** DATASET SECTION follows **

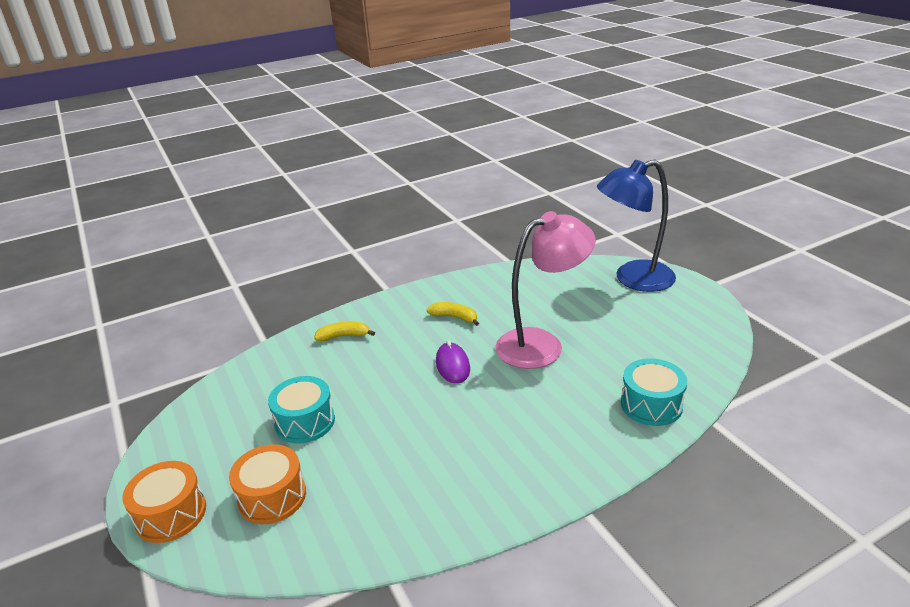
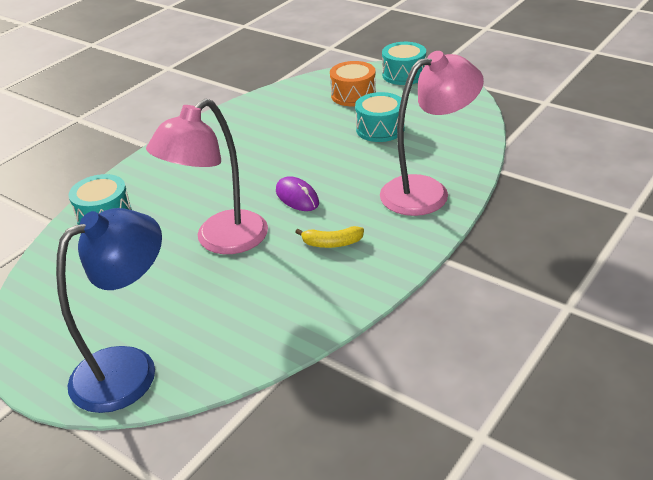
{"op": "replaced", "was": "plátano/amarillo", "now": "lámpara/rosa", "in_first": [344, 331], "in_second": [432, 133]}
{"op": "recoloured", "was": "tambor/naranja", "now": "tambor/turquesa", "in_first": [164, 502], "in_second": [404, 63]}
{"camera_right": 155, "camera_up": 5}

** End of DATASET SECTION **

> _PROBLEM STATEMENT_
When you write out the material above, keep every line exact and drop each picture.

> _OUTPUT_
{"op": "replaced", "was": "plátano/amarillo", "now": "lámpara/rosa", "in_first": [344, 331], "in_second": [432, 133]}
{"op": "recoloured", "was": "tambor/naranja", "now": "tambor/turquesa", "in_first": [164, 502], "in_second": [404, 63]}
{"camera_right": 155, "camera_up": 5}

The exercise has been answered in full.